# Work order:
Could you return all of the entries word for word, minus any pictures?

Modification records

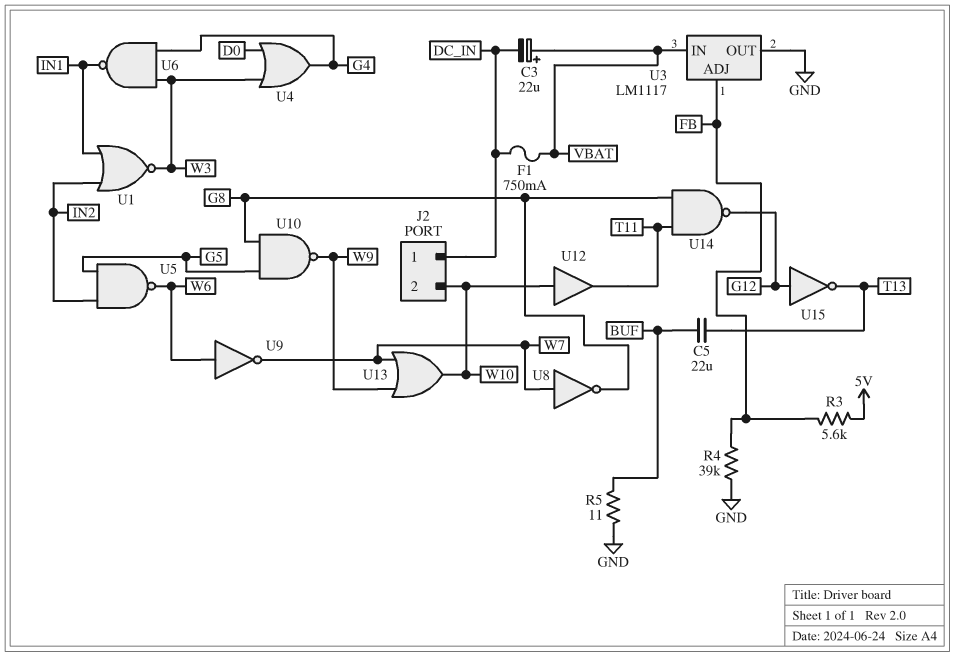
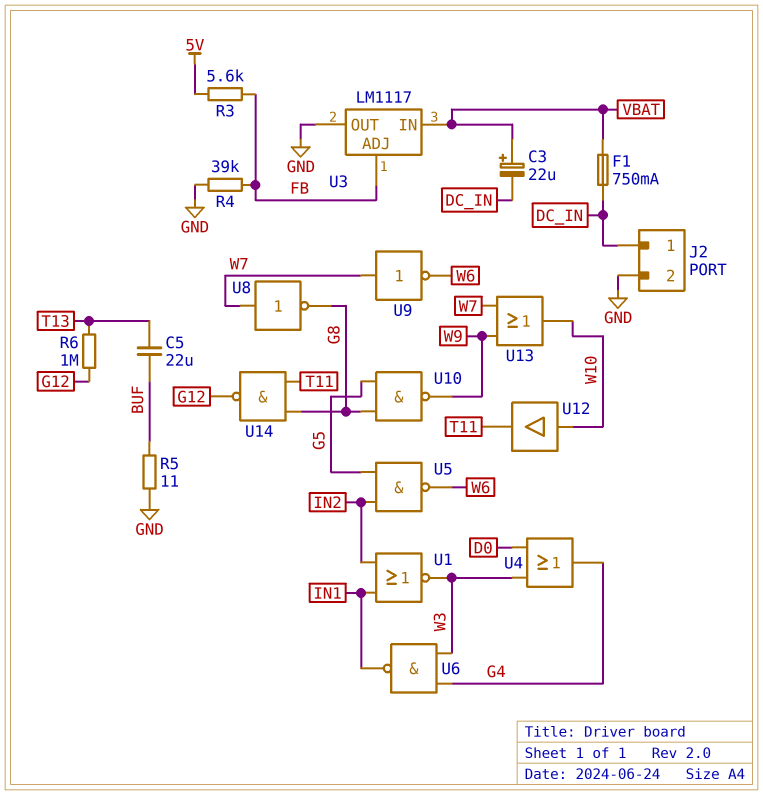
J2 pin 2: W10 -> GND
R6: none -> 1M (G12, T13)
U9: NOT (in W6, out W7) -> NOT (in W7, out W6)
U15: NOT (in G12, out T13) -> none

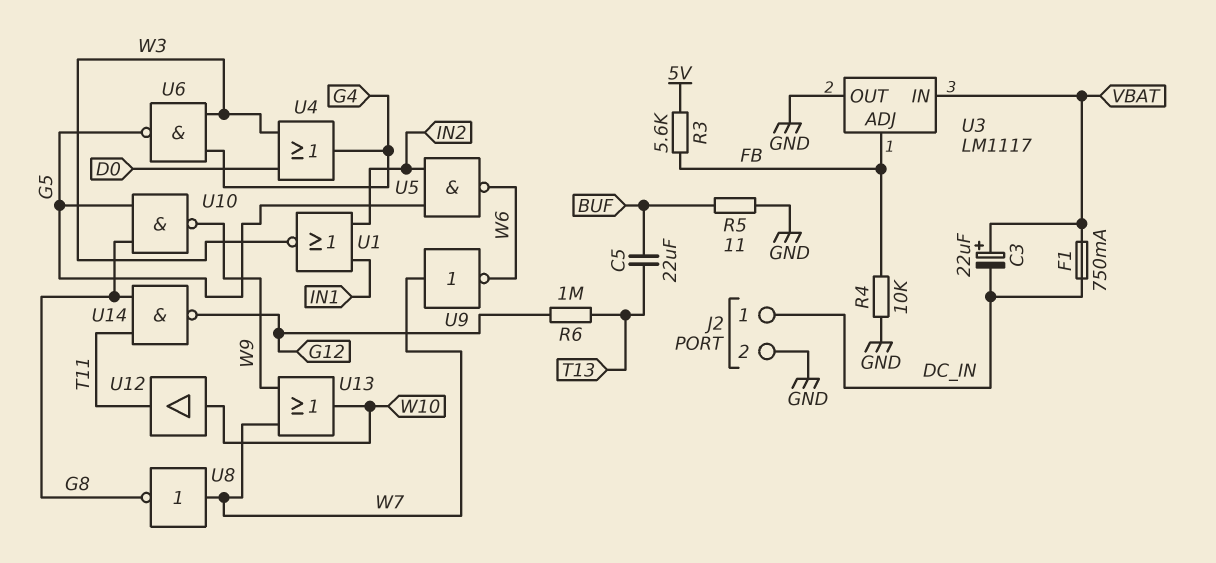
R4: 39k (FB, GND) -> 10k (FB, GND)
U6: NAND (in G4, in W3, out IN1) -> NAND (in G4, in W3, out G5)

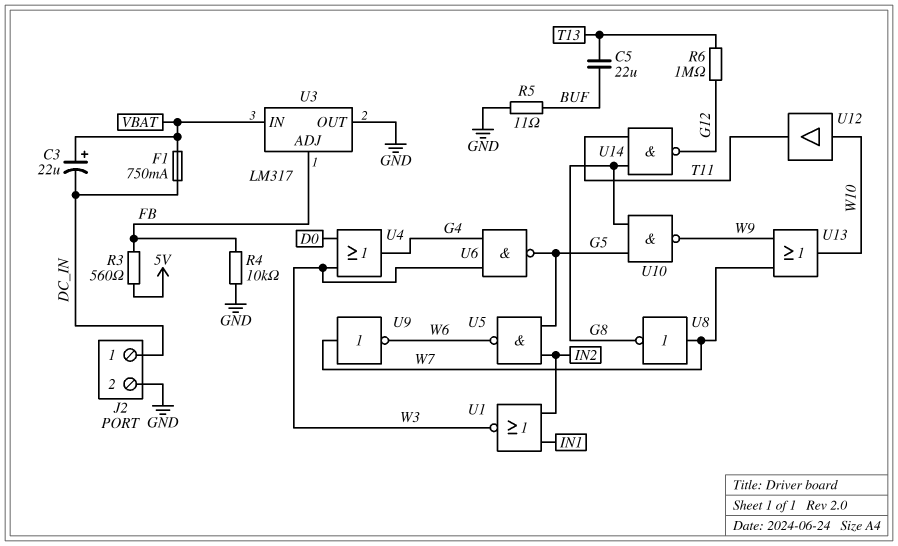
R3: 5.6k (5V, FB) -> 560 (5V, FB)
U3: LM1117 -> LM317

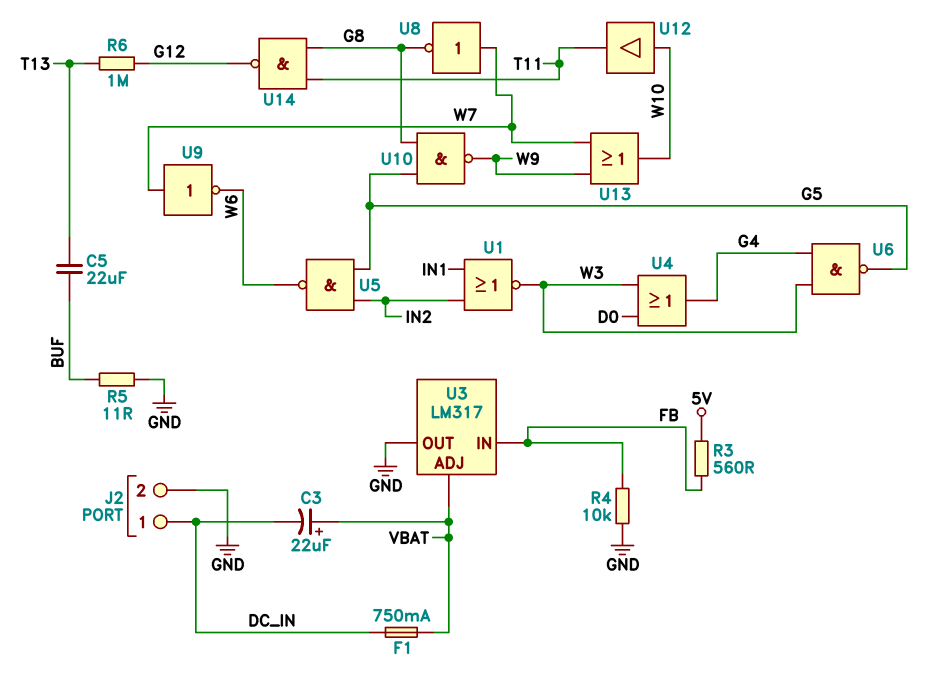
U3 pin ADJ: FB -> VBAT
U3 pin IN: VBAT -> FB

# Result for this exercise:
J2 pin 2: W10 -> GND
R6: none -> 1M (G12, T13)
U9: NOT (in W6, out W7) -> NOT (in W7, out W6)
U15: NOT (in G12, out T13) -> none

R4: 39k (FB, GND) -> 10k (FB, GND)
U6: NAND (in G4, in W3, out IN1) -> NAND (in G4, in W3, out G5)

R3: 5.6k (5V, FB) -> 560 (5V, FB)
U3: LM1117 -> LM317

U3 pin ADJ: FB -> VBAT
U3 pin IN: VBAT -> FB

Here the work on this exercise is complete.